What is expected. A word-for-word copy of the data is what's wanted; pictures stay out of it.

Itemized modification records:
========

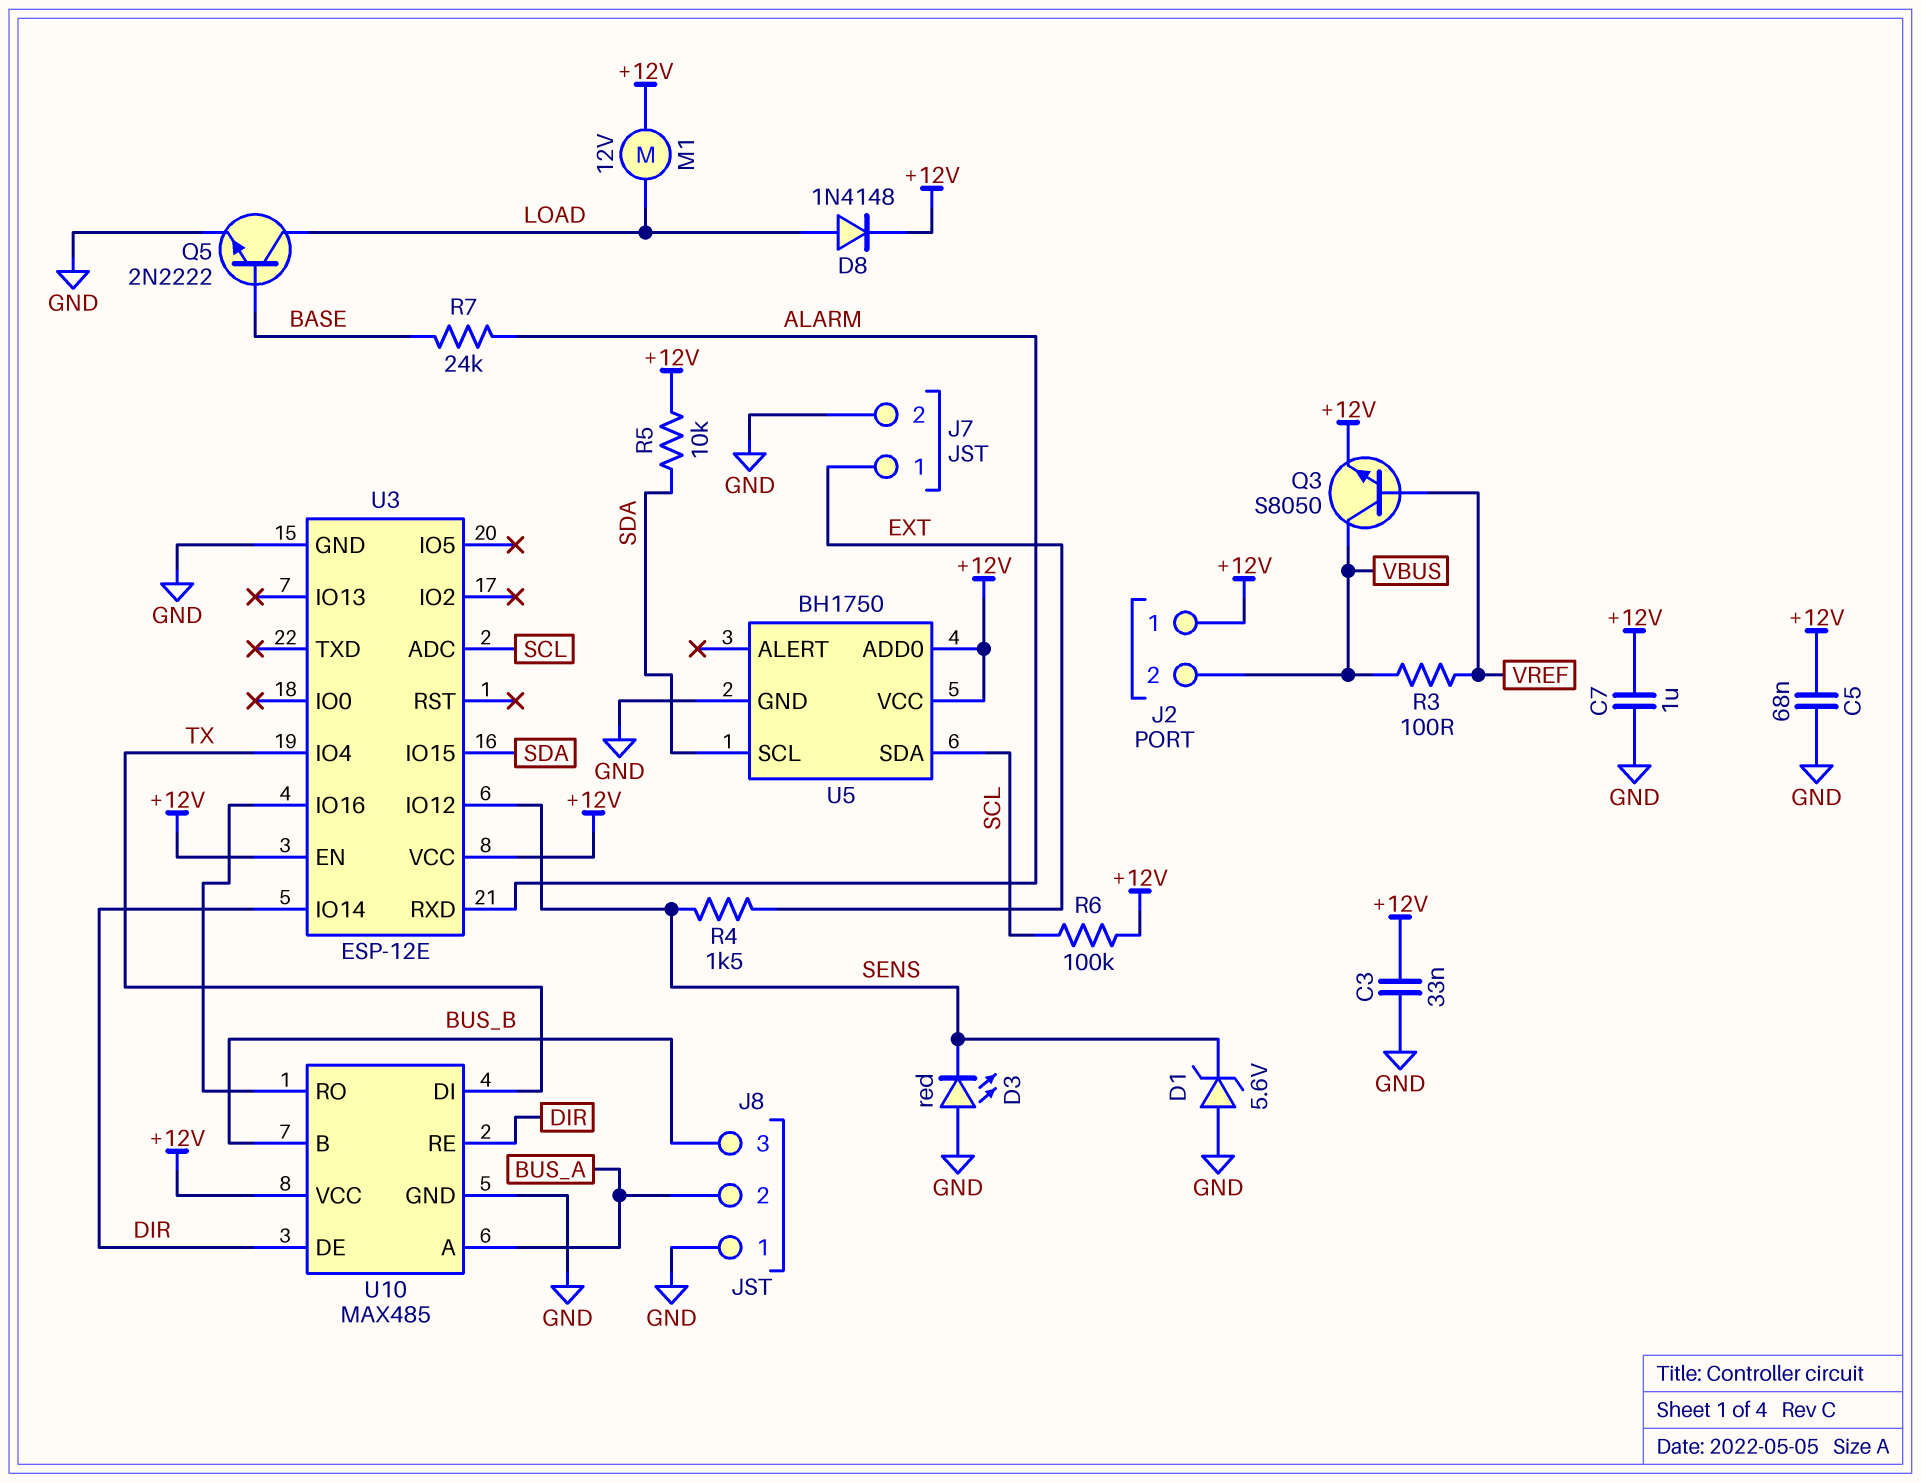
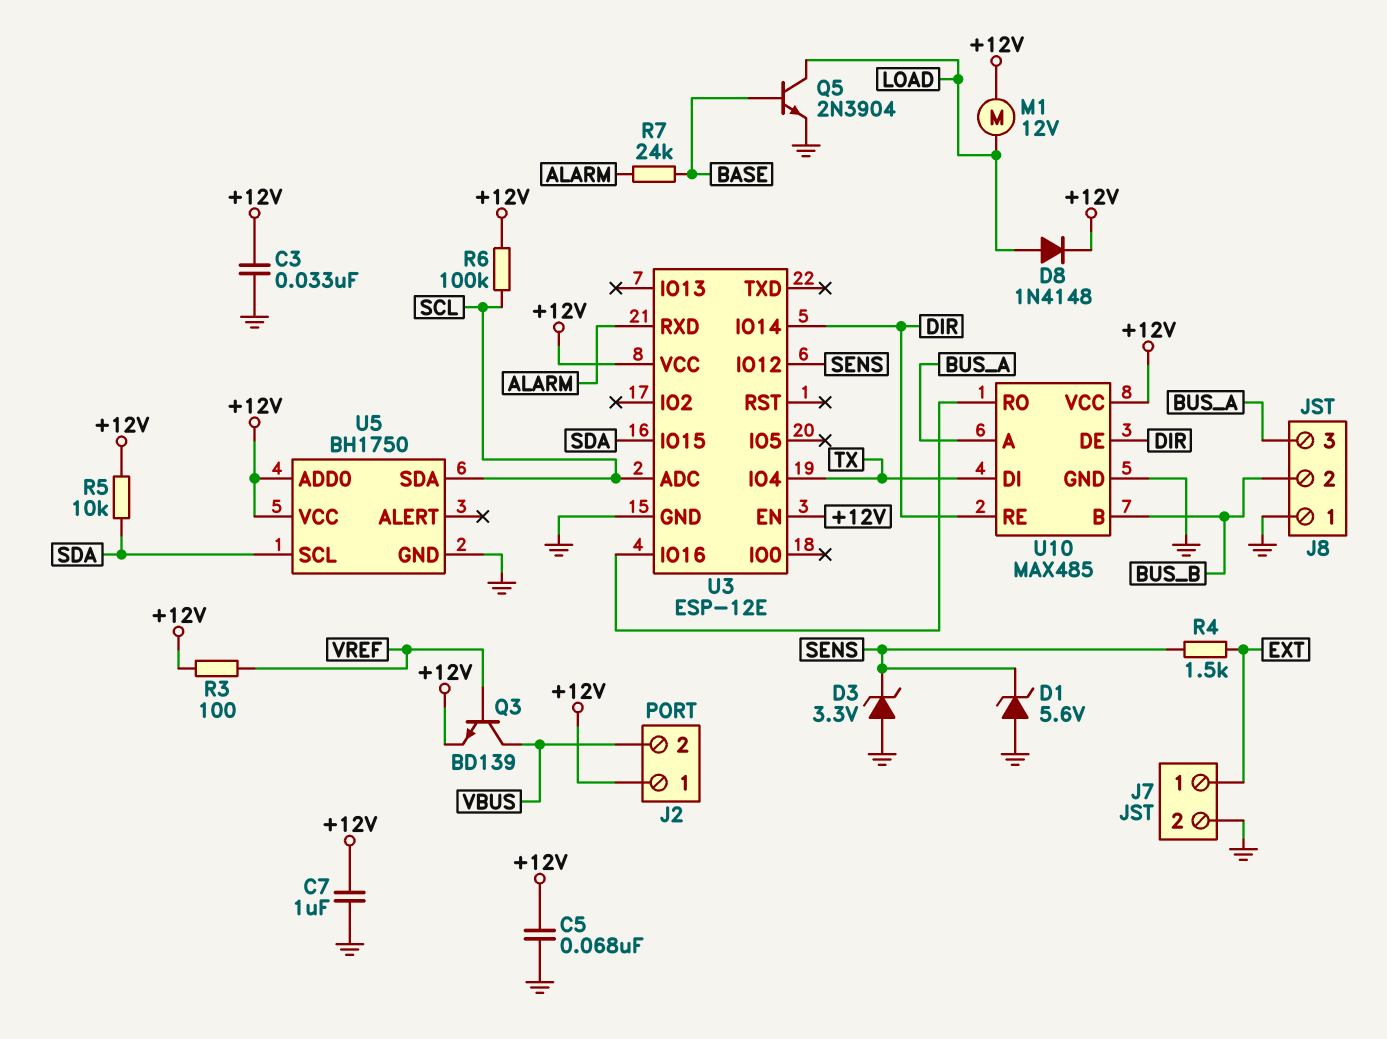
D3: LED red (A GND, K SENS) -> zener 3.3V (A GND, K SENS)
J8 pin 2: BUS_A -> BUS_B
J8 pin 3: BUS_B -> BUS_A
Q3: NPN S8050 (B VREF, C VBUS, E +12V) -> NPN BD139 (B VREF, C VBUS, E +12V)
Q5: NPN 2N2222 (B BASE, C LOAD, E GND) -> NPN 2N3904 (B BASE, C LOAD, E GND)
R3: 100 (VBUS, VREF) -> 100 (+12V, VREF)

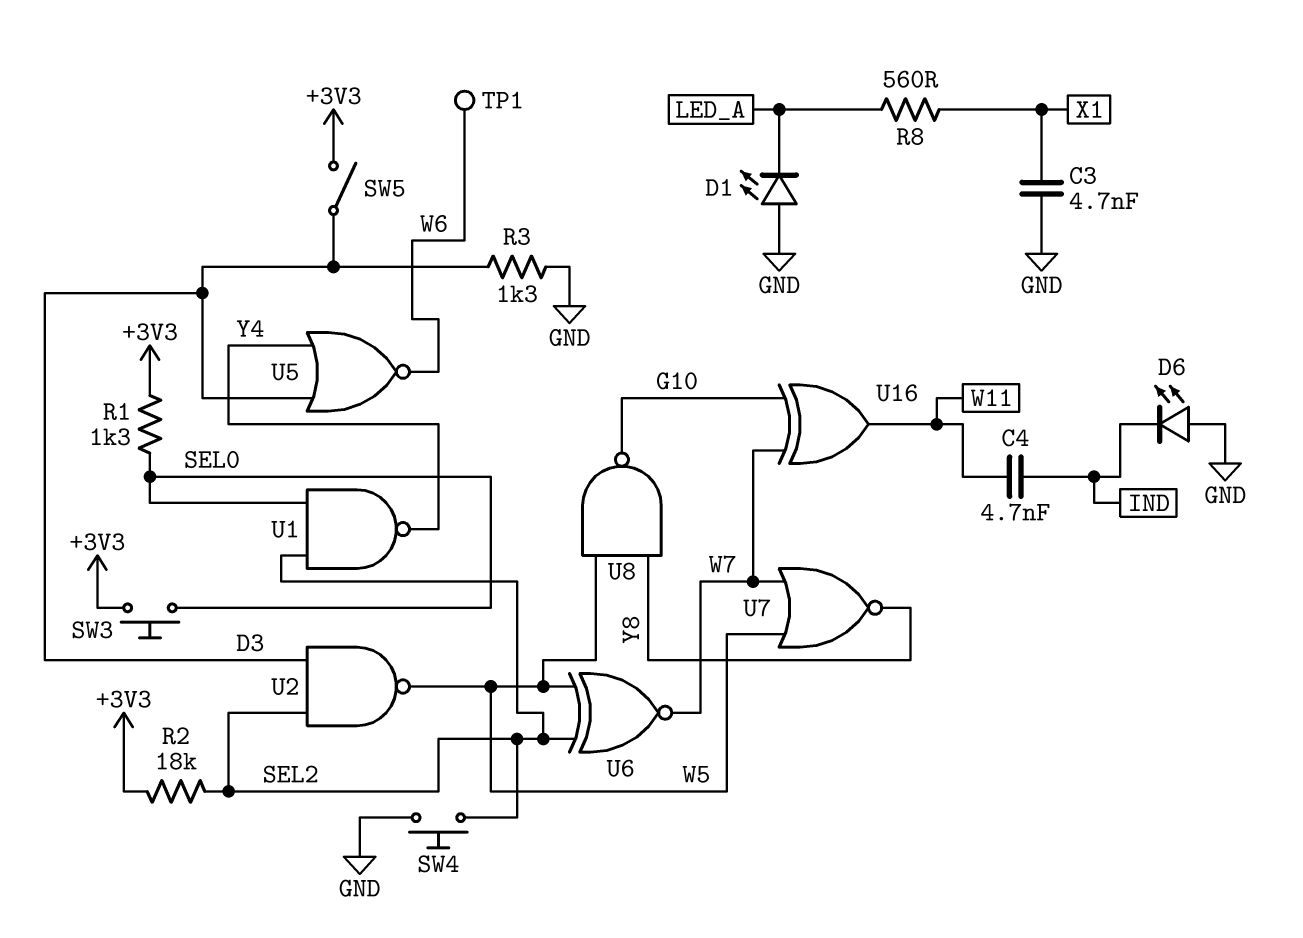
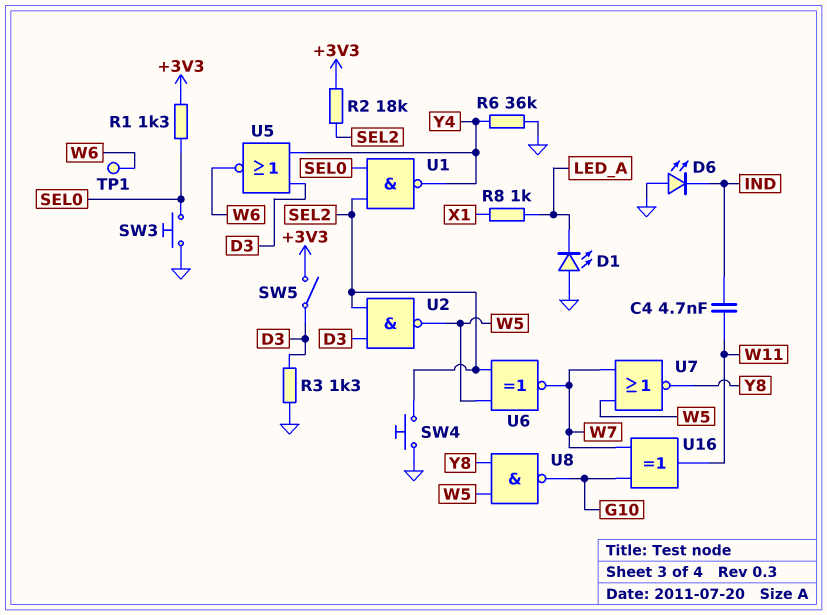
C3: 4.7nF (GND, X1) -> none
R6: none -> 36k (GND, Y4)
R8: 560 (LED_A, X1) -> 1k (LED_A, X1)
SW3: button (+3V3, SEL0) -> button (GND, SEL0)

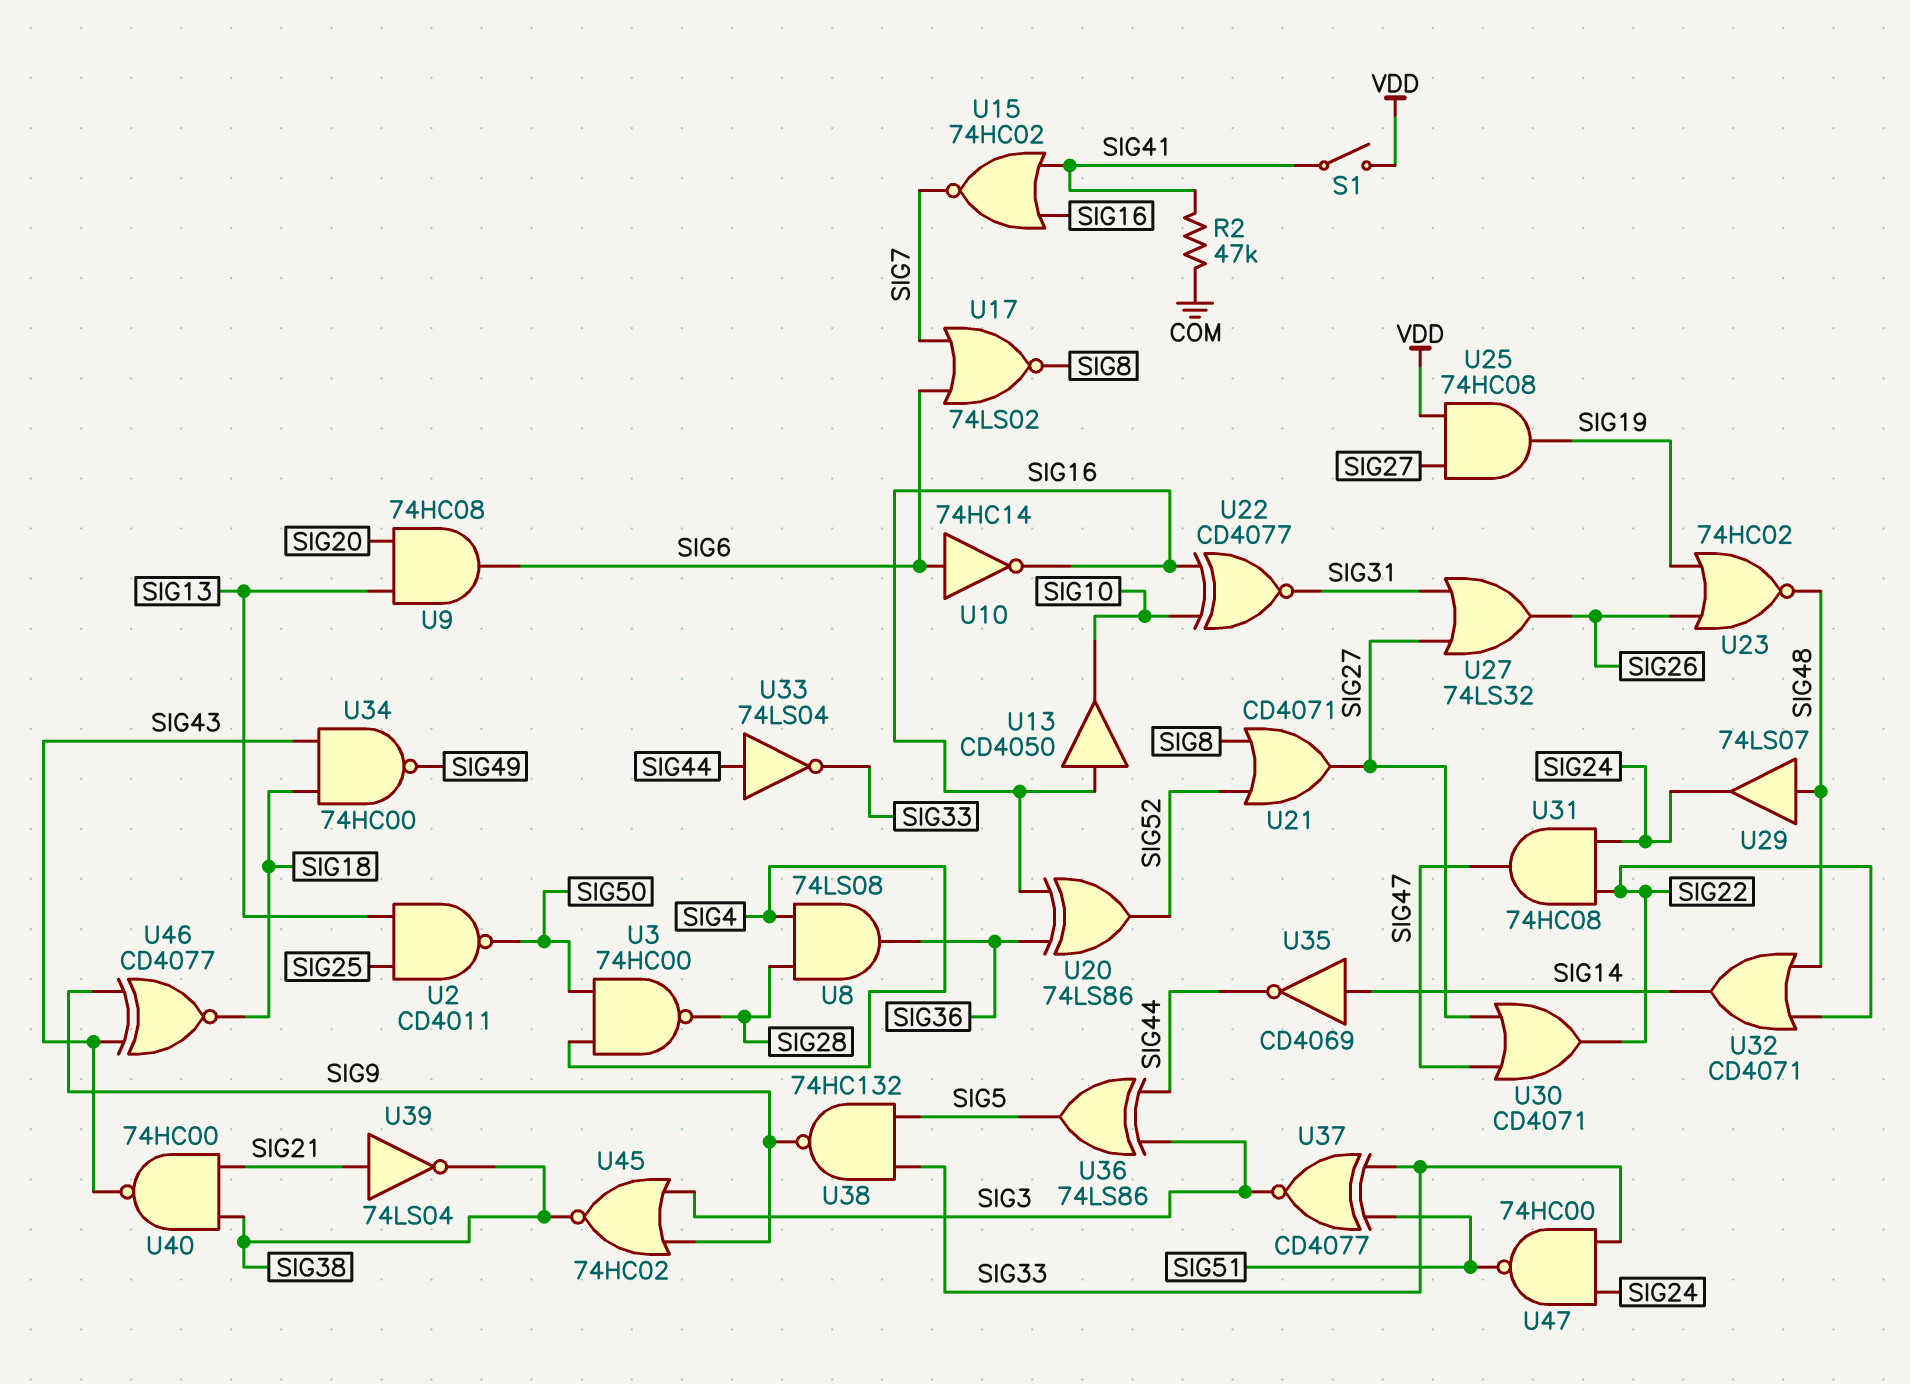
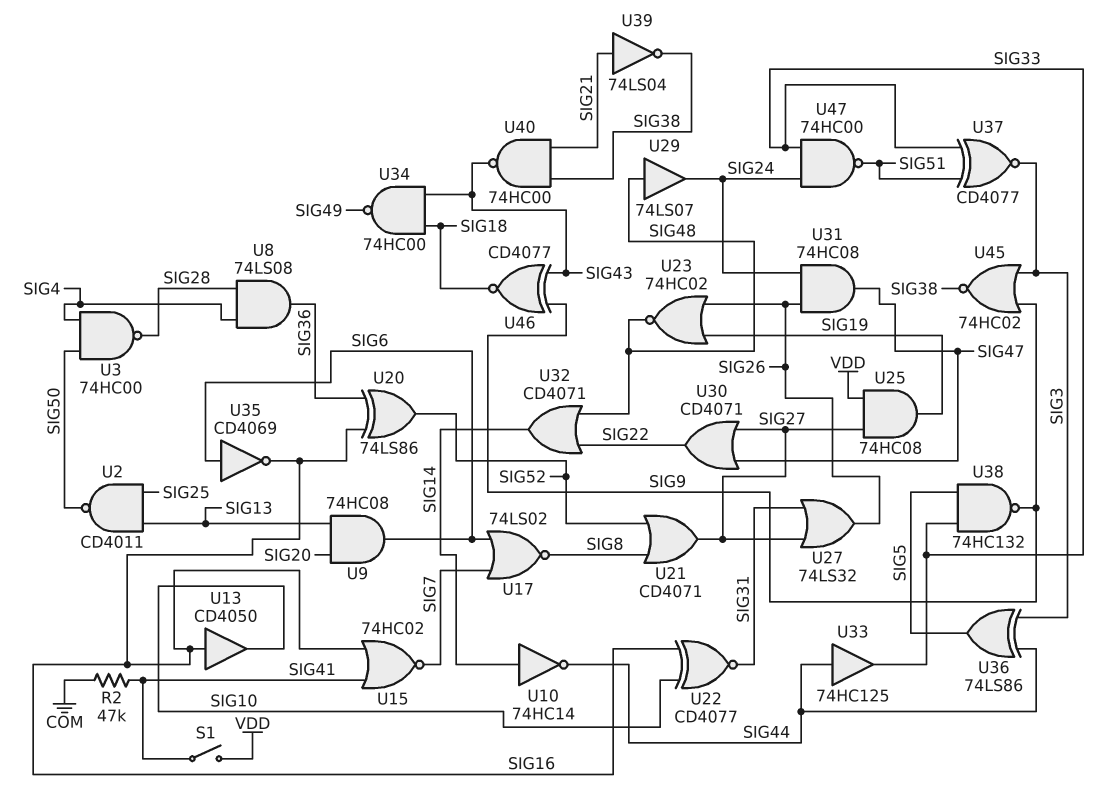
U10: NOT 74HC14 (in SIG6, out SIG16) -> NOT 74HC14 (in SIG14, out SIG44)
U31: AND 74HC08 (in SIG22, in SIG24, out SIG47) -> AND 74HC08 (in SIG24, in SIG26, out SIG47)
U33: NOT 74LS04 (in SIG44, out SIG33) -> buffer 74HC125 (in SIG44, out SIG33)
U35: NOT CD4069 (in SIG14, out SIG44) -> NOT CD4069 (in SIG6, out SIG16)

========

Problem solution.
D3: LED red (A GND, K SENS) -> zener 3.3V (A GND, K SENS)
J8 pin 2: BUS_A -> BUS_B
J8 pin 3: BUS_B -> BUS_A
Q3: NPN S8050 (B VREF, C VBUS, E +12V) -> NPN BD139 (B VREF, C VBUS, E +12V)
Q5: NPN 2N2222 (B BASE, C LOAD, E GND) -> NPN 2N3904 (B BASE, C LOAD, E GND)
R3: 100 (VBUS, VREF) -> 100 (+12V, VREF)

C3: 4.7nF (GND, X1) -> none
R6: none -> 36k (GND, Y4)
R8: 560 (LED_A, X1) -> 1k (LED_A, X1)
SW3: button (+3V3, SEL0) -> button (GND, SEL0)

U10: NOT 74HC14 (in SIG6, out SIG16) -> NOT 74HC14 (in SIG14, out SIG44)
U31: AND 74HC08 (in SIG22, in SIG24, out SIG47) -> AND 74HC08 (in SIG24, in SIG26, out SIG47)
U33: NOT 74LS04 (in SIG44, out SIG33) -> buffer 74HC125 (in SIG44, out SIG33)
U35: NOT CD4069 (in SIG14, out SIG44) -> NOT CD4069 (in SIG6, out SIG16)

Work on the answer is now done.